** Data for this task **

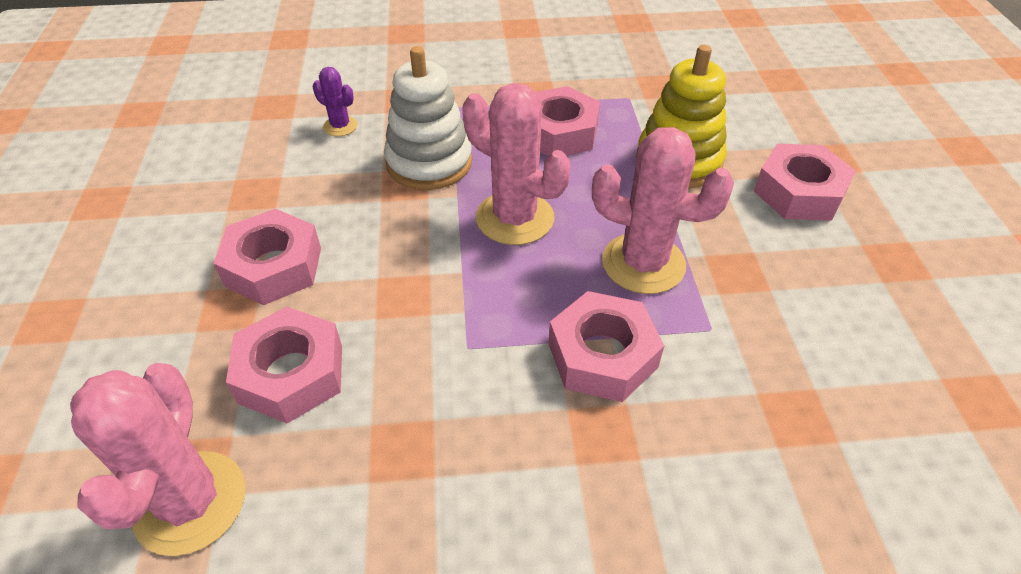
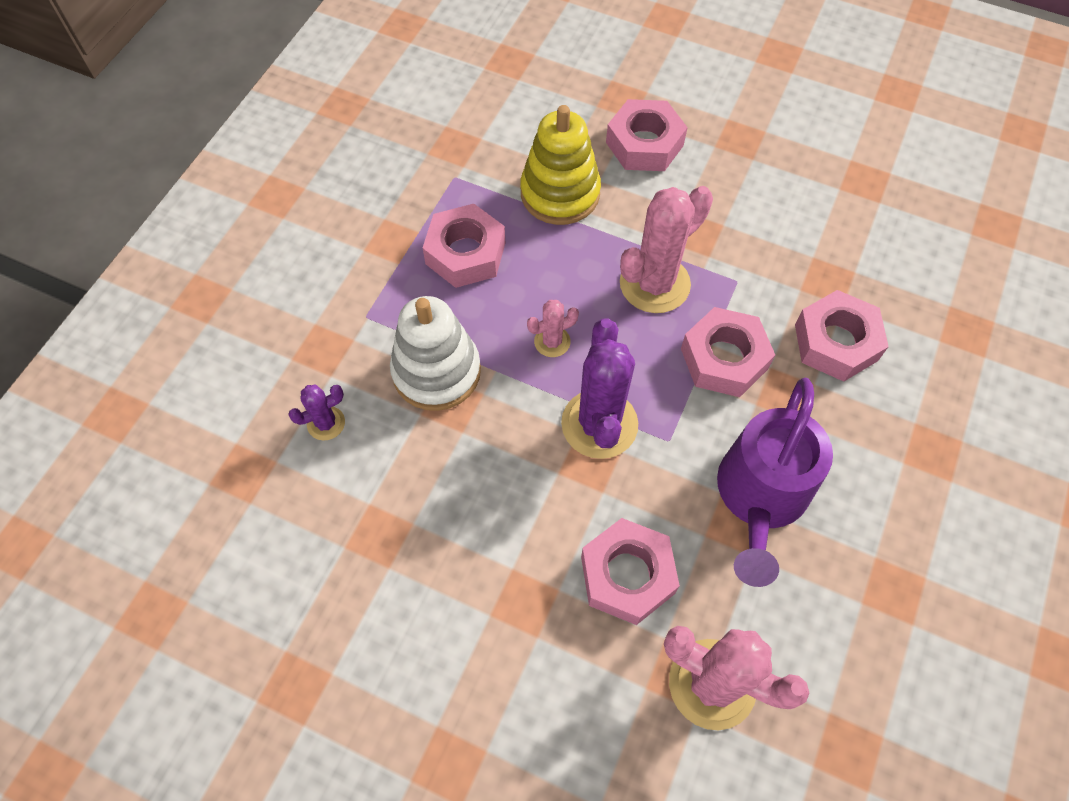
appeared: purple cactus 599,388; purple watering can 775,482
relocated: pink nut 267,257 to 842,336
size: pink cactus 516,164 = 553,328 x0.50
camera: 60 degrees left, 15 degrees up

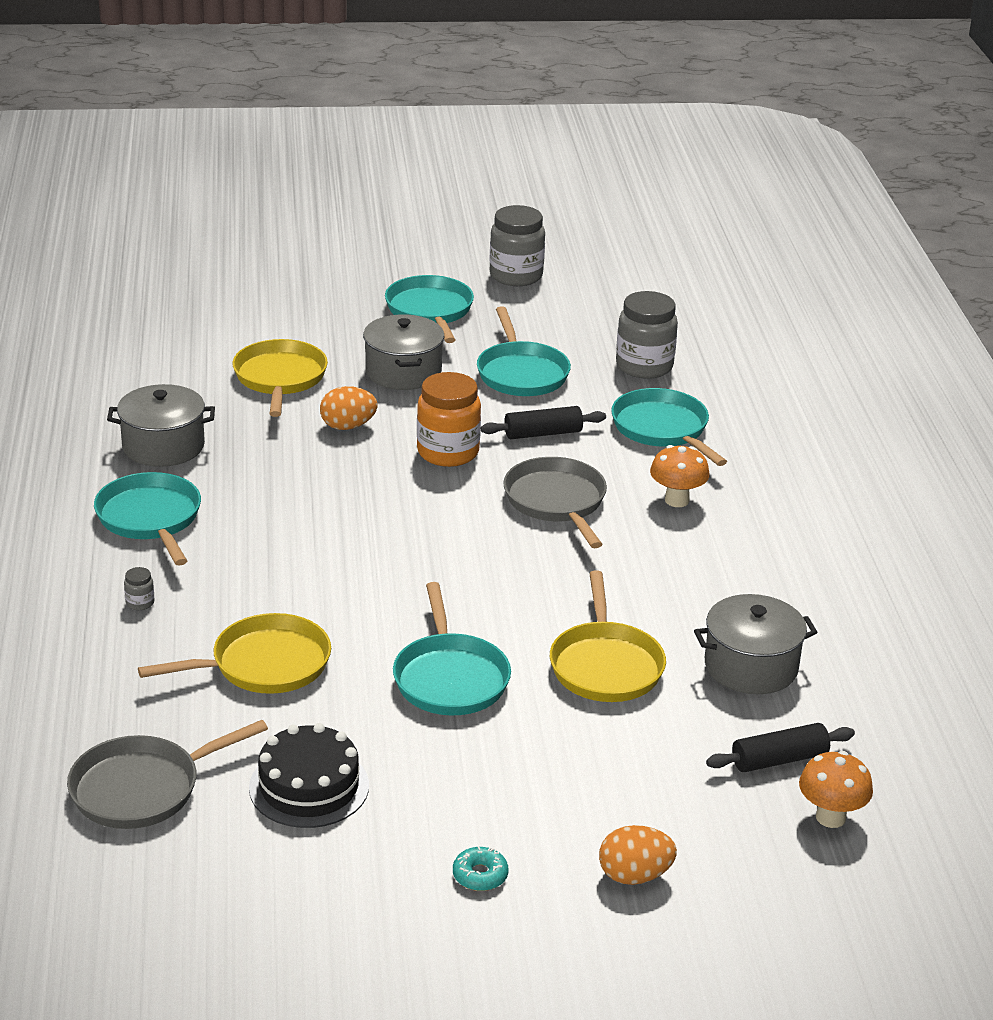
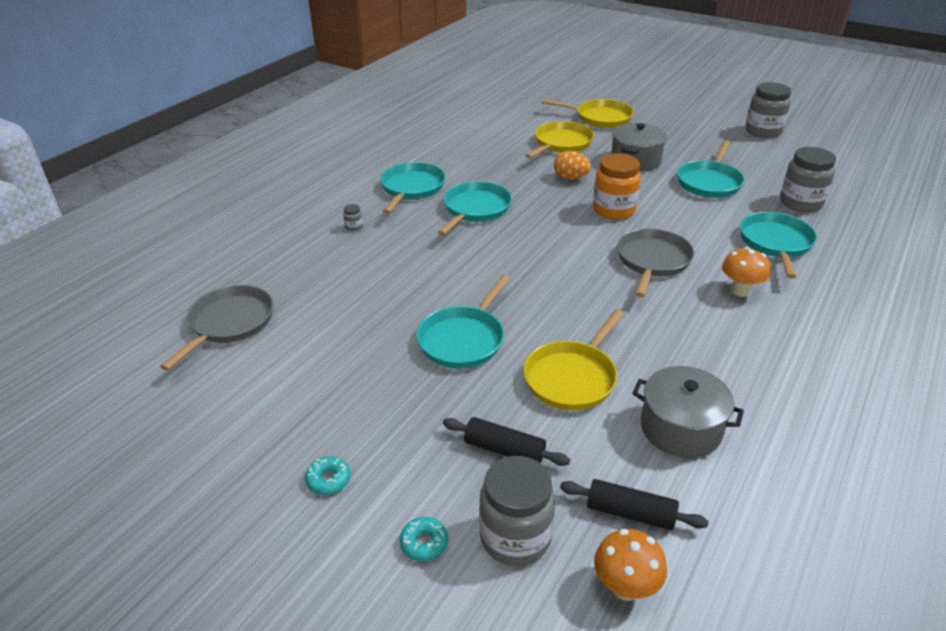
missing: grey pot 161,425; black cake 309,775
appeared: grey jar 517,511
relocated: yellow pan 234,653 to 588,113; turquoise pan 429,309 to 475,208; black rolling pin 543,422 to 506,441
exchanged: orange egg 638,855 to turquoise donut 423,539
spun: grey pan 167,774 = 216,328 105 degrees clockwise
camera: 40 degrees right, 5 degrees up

==

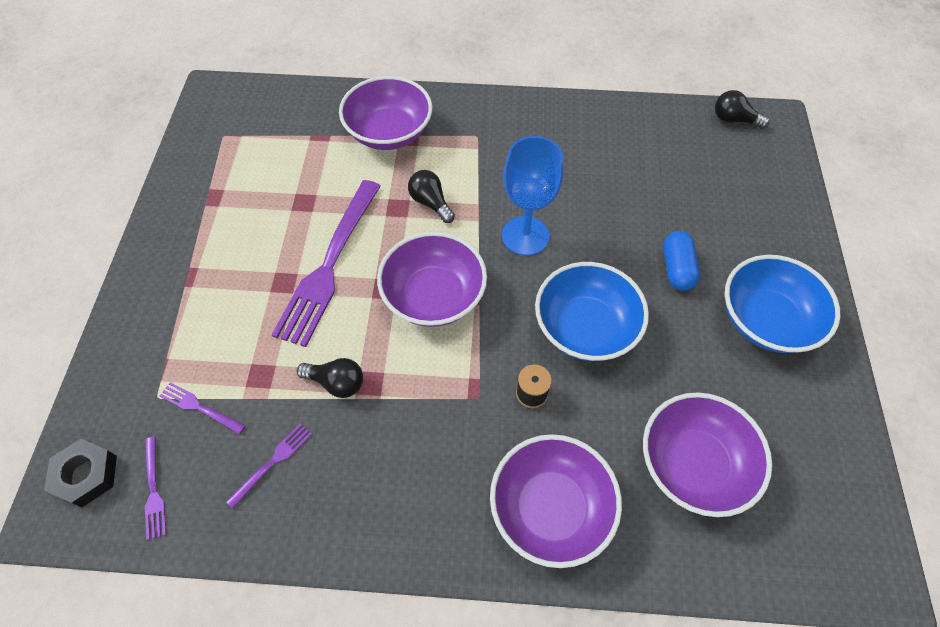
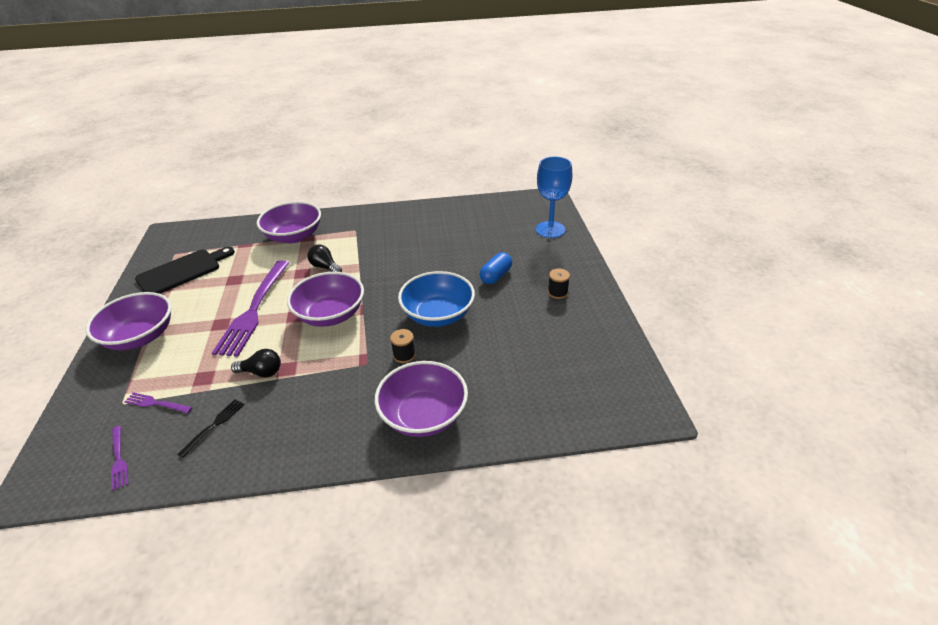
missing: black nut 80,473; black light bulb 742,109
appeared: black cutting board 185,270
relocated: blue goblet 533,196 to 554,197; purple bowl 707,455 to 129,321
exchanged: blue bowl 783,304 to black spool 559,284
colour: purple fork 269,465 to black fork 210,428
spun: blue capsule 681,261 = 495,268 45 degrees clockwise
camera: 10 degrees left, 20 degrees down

** Activity **
Count the lines holding the word "pink" in this material. Reply with the number and nothing else.

** Completed task **
2